==== Data excerpt

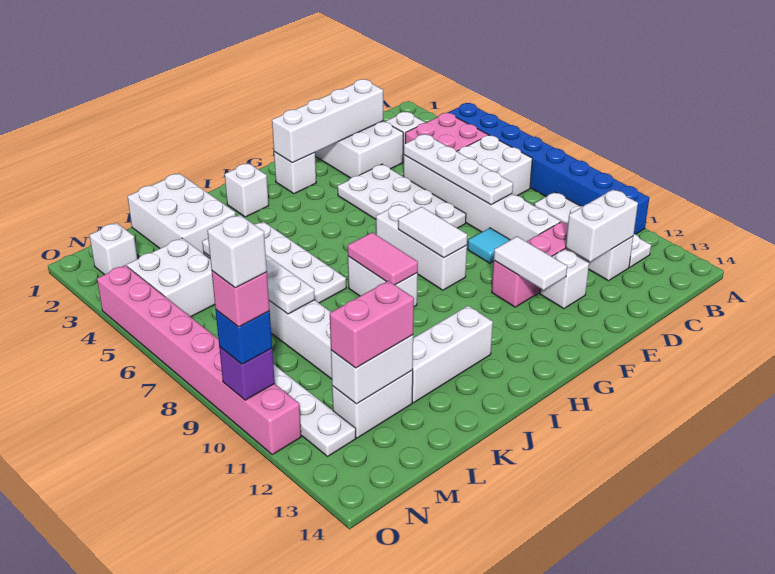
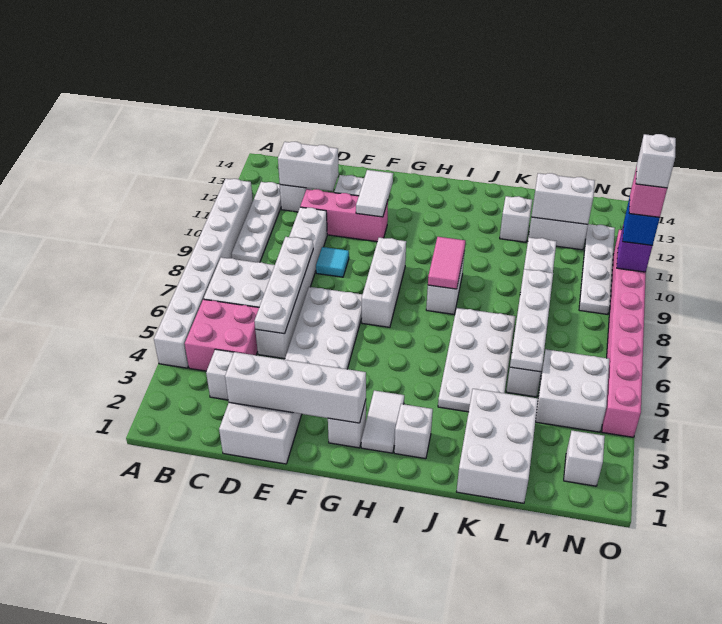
blue brick A4:A11 level 1 -> white brick A4:A11 level 1
white tile G8:G9 level 2 -> white tile H2:H3 level 1
white brick I12:K12 level 1 -> white brick K12 level 1
pink brick L12:M12 level 3 -> none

========

» Work instruction: Filter the data, keeping only the lines that contain "brick".

» Exercise solution:
blue brick A4:A11 level 1 -> white brick A4:A11 level 1
white brick I12:K12 level 1 -> white brick K12 level 1
pink brick L12:M12 level 3 -> none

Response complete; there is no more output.